WORK TO BE COMPLETED: After dropping the pictures, give again exactly the lines of the data from its first line through the line with "none -> red slope G7:H8 level 2 top 7", which is included as well.

Colored object listings
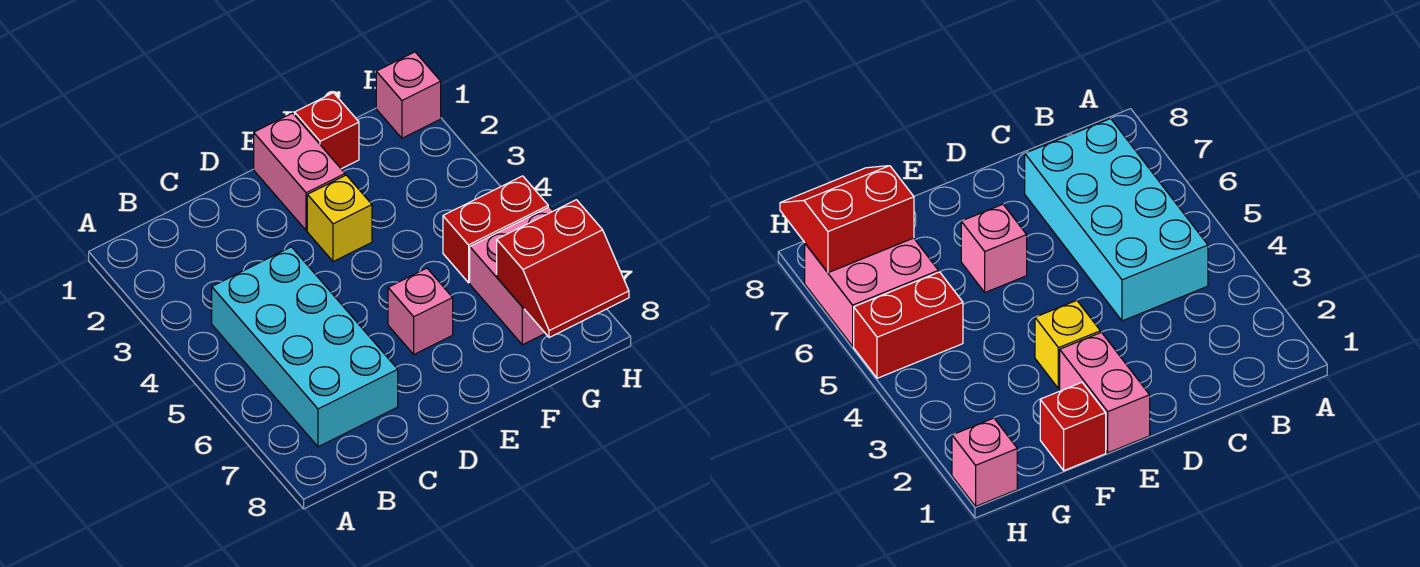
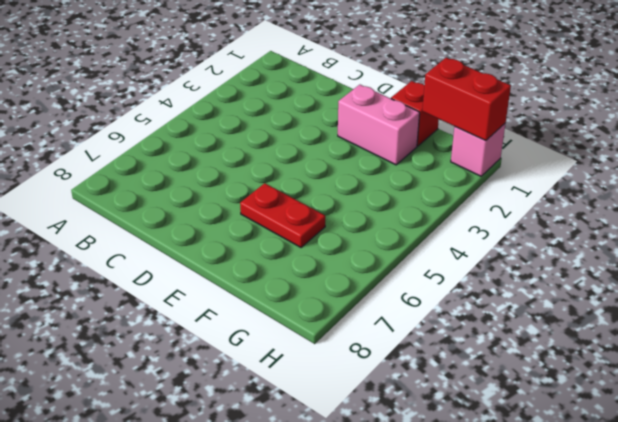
pink brick E2:F2 level 1 -> pink brick E1:E2 level 1
red plate E6:F6 level 1 -> pink brick E6 level 1
red brick G1:H1 level 2 -> red brick G5:H5 level 1
none -> cyan brick B4:C7 level 1
none -> yellow brick E3 level 1

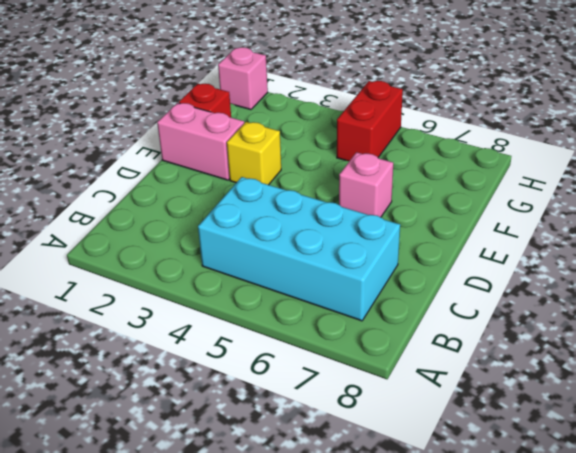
none -> pink brick G6:H7 level 1
none -> red slope G7:H8 level 2 top 7

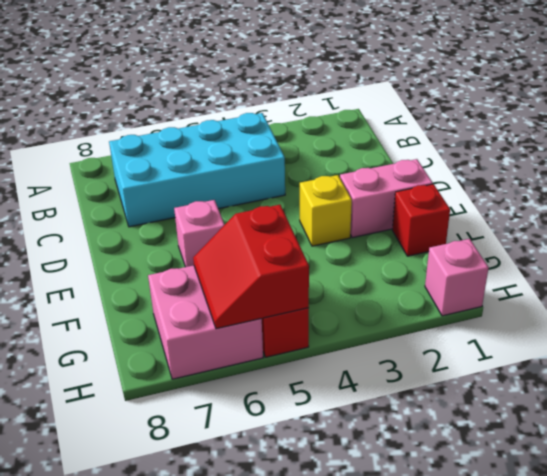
red slope G5:H6 level 2 top 5 -> red slope G7:H8 level 2 top 7

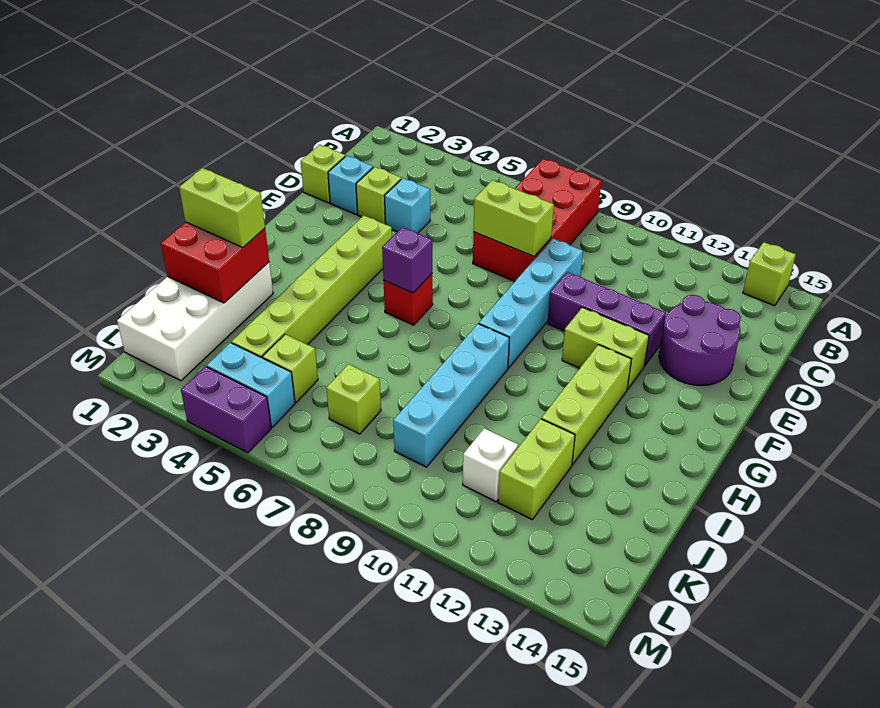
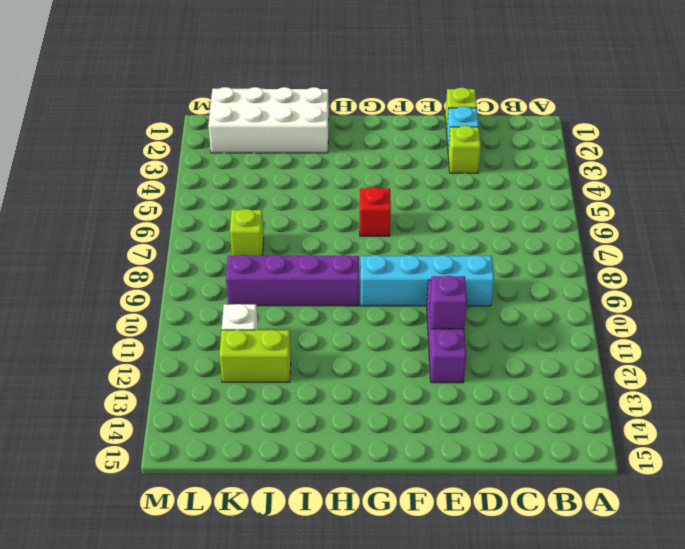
purple brick E11 level 2 -> purple brick G6 level 2
purple brick H9:K9 level 1 -> cyan brick H9:K9 level 1
none -> red brick A7:D8 level 1
none -> lime brick A14 level 1
none -> cyan brick D4 level 1

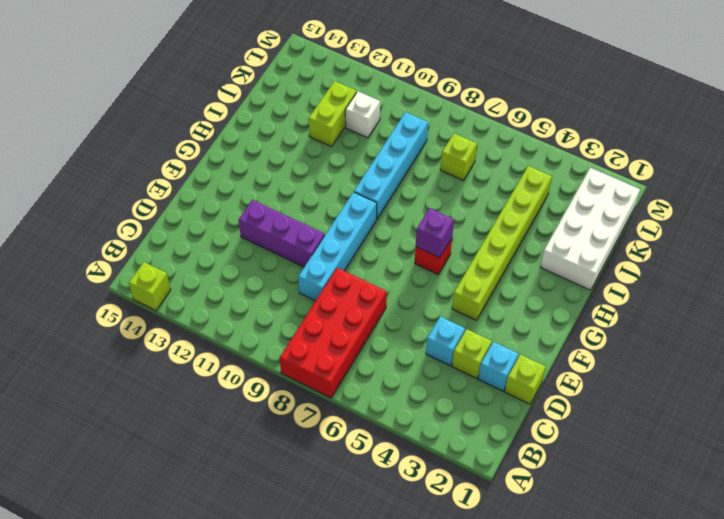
none -> purple round brick D13:E14 level 1
none -> lime brick F11:F12 level 1
none -> lime brick G12:I12 level 1

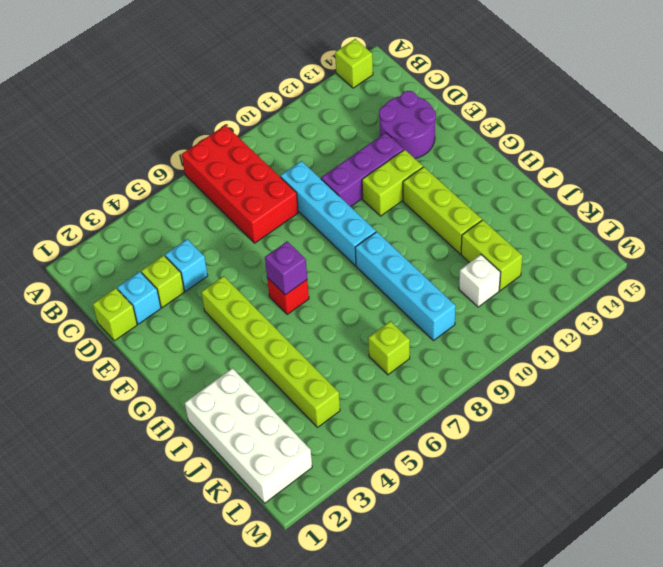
none -> lime brick K5 level 1
none -> cyan brick L4:L5 level 1
none -> purple brick M4:M5 level 1

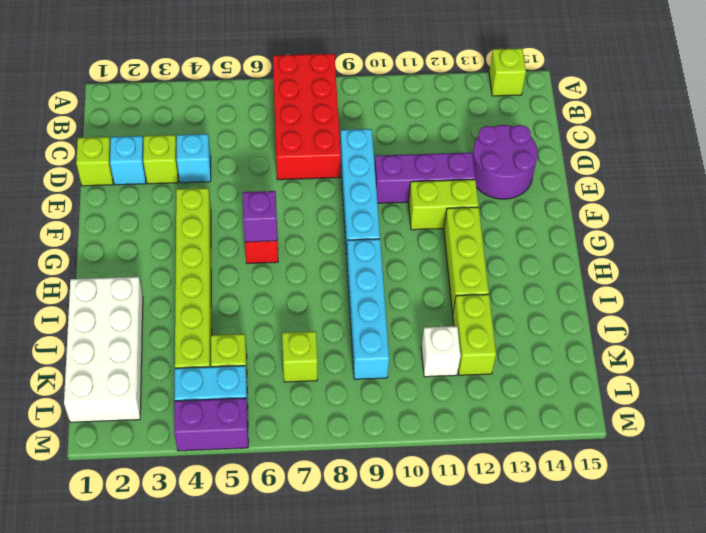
none -> lime brick D7:D8 level 2
none -> red brick I1:J2 level 2
none -> lime brick I1:I2 level 3

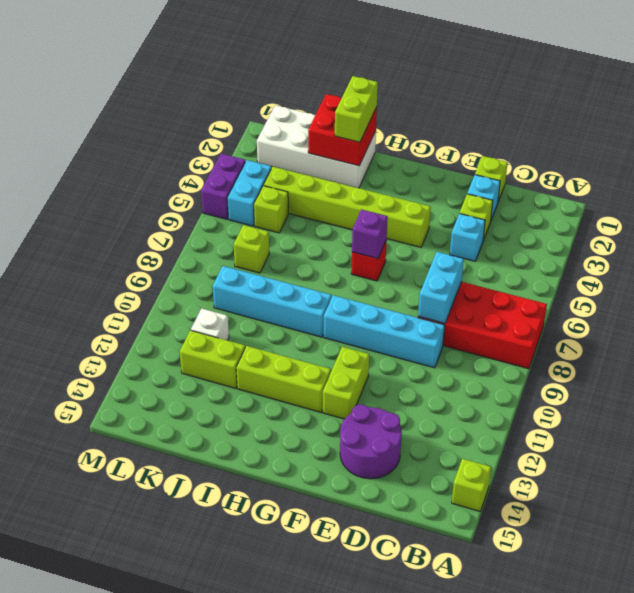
cyan brick D7:D8 level 2 -> lime brick D7:D8 level 2
none -> purple brick E10:E12 level 1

REPLY TO THE TASK:
pink brick E2:F2 level 1 -> pink brick E1:E2 level 1
red plate E6:F6 level 1 -> pink brick E6 level 1
red brick G1:H1 level 2 -> red brick G5:H5 level 1
none -> cyan brick B4:C7 level 1
none -> yellow brick E3 level 1

none -> pink brick G6:H7 level 1
none -> red slope G7:H8 level 2 top 7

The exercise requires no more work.